• **Task statement**
Scan the entries below for the string "round" and copy every line where it turns up.

• **Provided data**
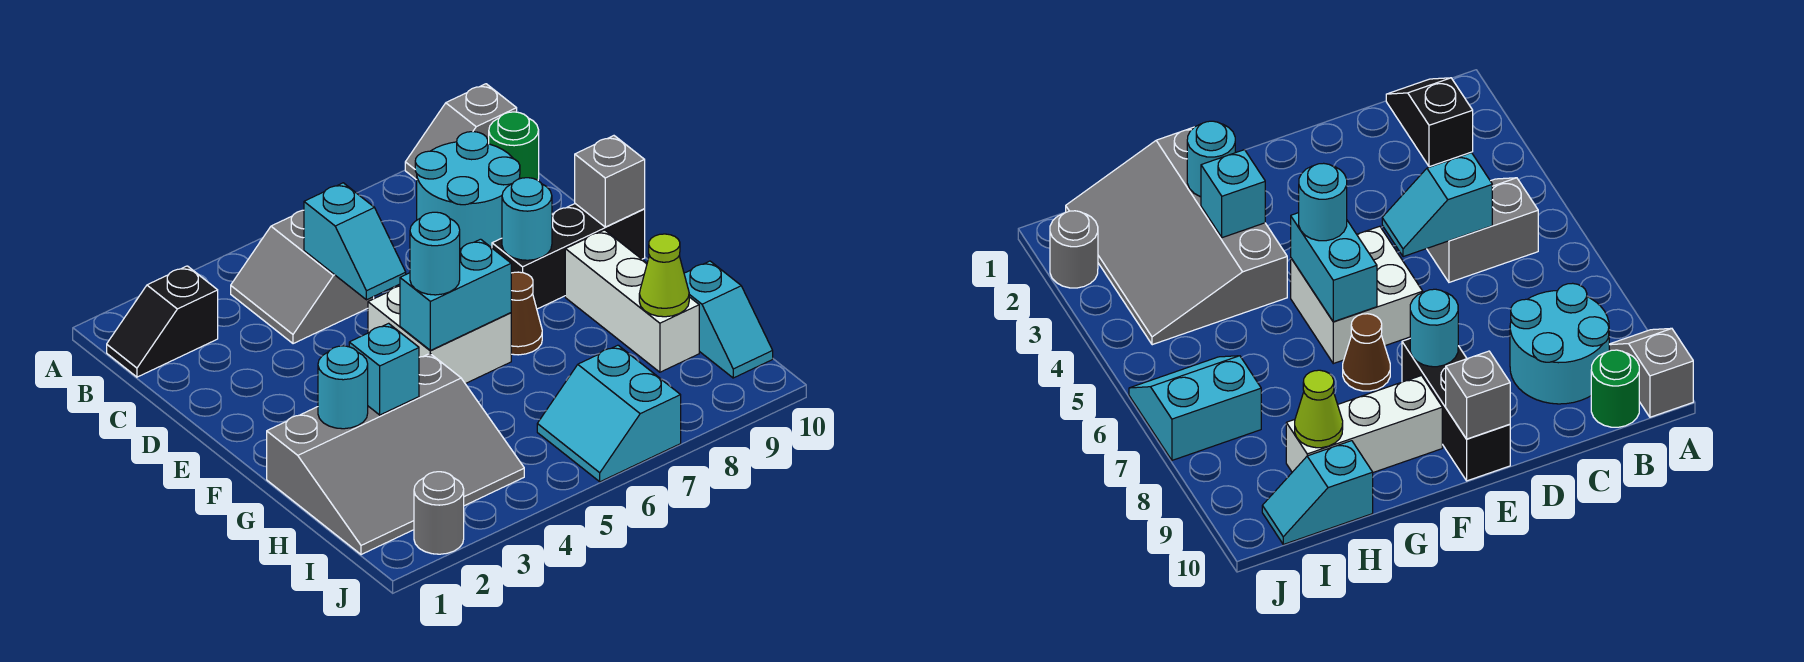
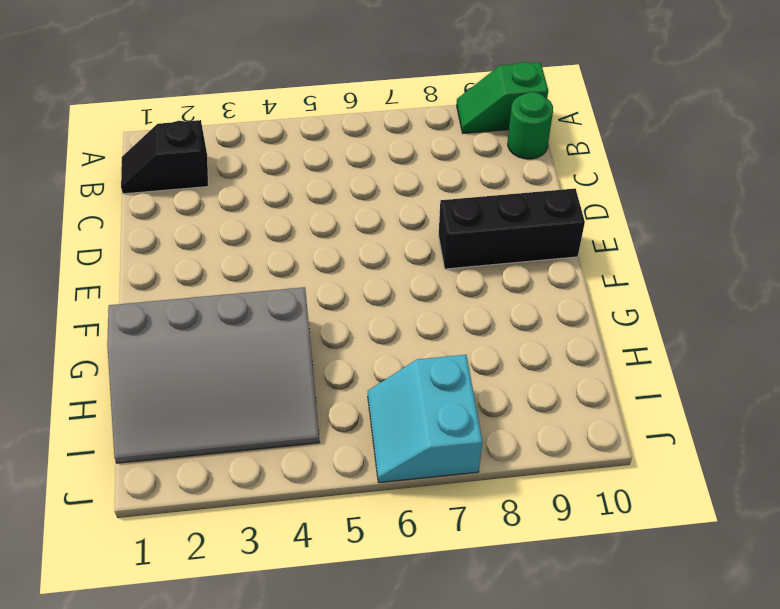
green slope A9:A10 level 1 top 10 -> grey slope A9:A10 level 1 top 10
none -> grey slope B4:C5 level 1 top 5
none -> cyan round brick B8:C9 level 1
none -> white brick E5:F6 level 1

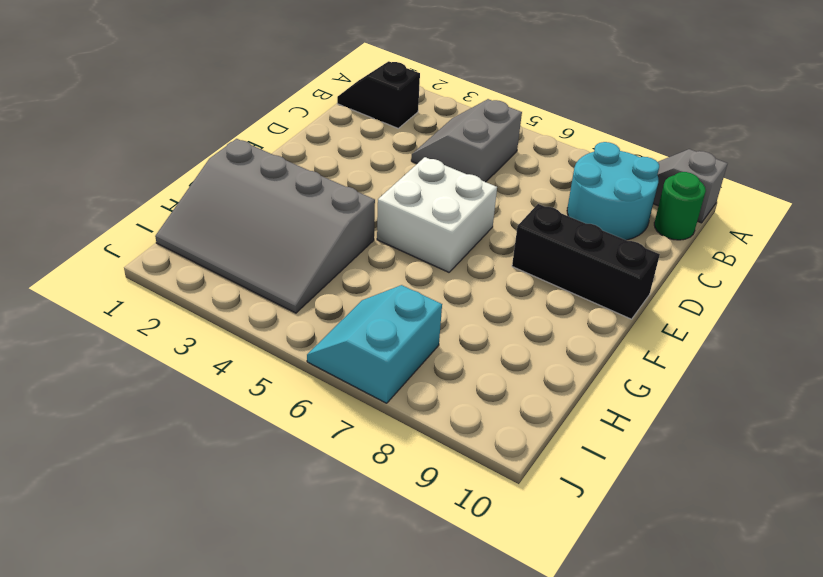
none -> brown cone F7 level 1
none -> white brick F9:H9 level 1
none -> cyan slope H10:I10 level 1 top H

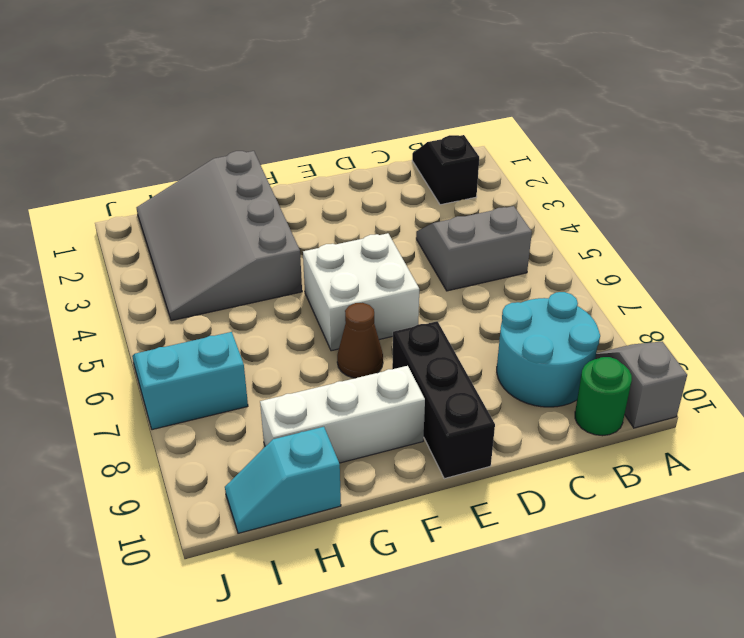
none -> grey round brick J2 level 1
none -> cyan slope C5:D5 level 2 top C
none -> cyan round brick E8 level 2

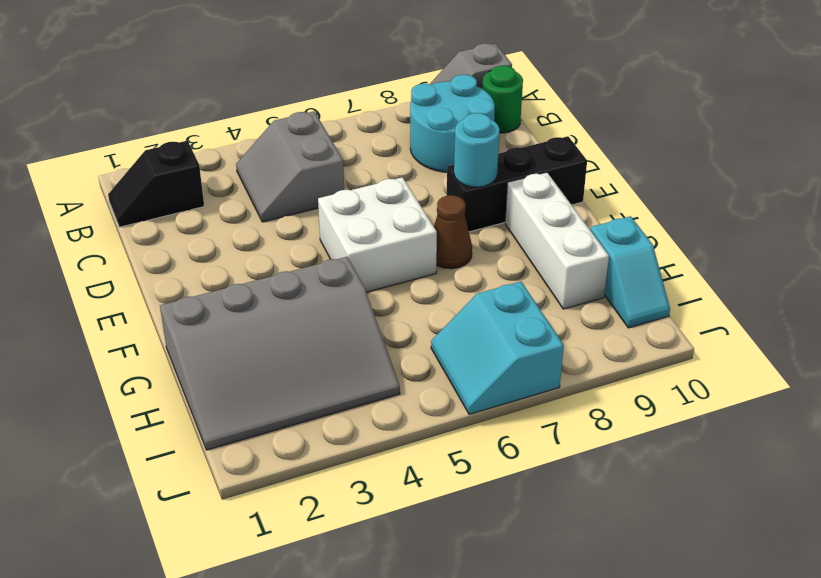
none -> grey round brick J2 level 1
none -> cyan slope C5:D5 level 2 top C
none -> grey brick E10 level 2

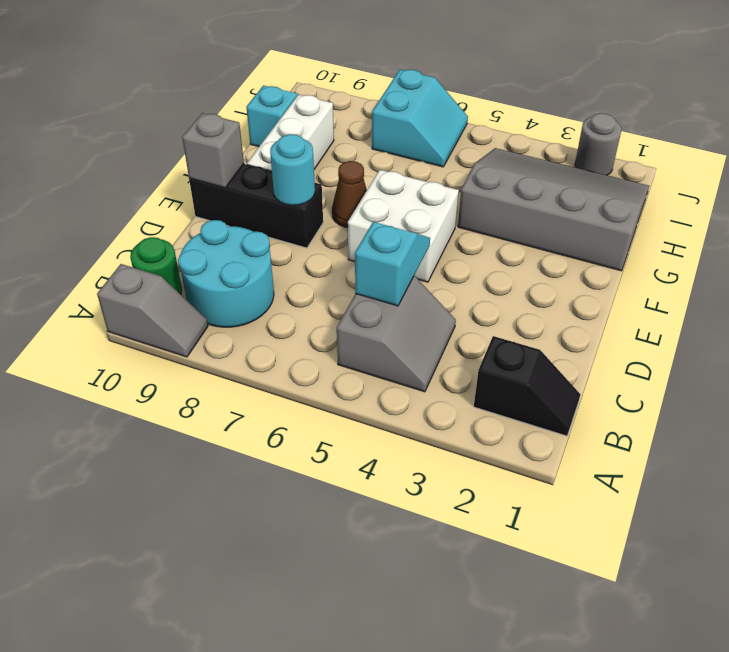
none -> cyan brick F5:F6 level 2
none -> cyan round brick G2 level 2
none -> cyan brick G3 level 2

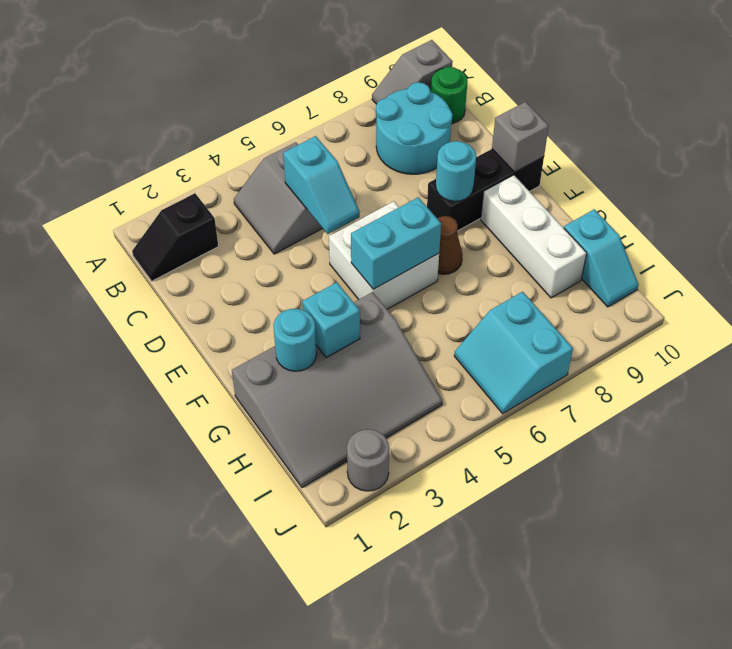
none -> lime cone H9 level 2
none -> cyan round brick F5 level 3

• **Reply to the exercise**
none -> cyan round brick B8:C9 level 1
none -> grey round brick J2 level 1
none -> cyan round brick E8 level 2
none -> grey round brick J2 level 1
none -> cyan round brick G2 level 2
none -> cyan round brick F5 level 3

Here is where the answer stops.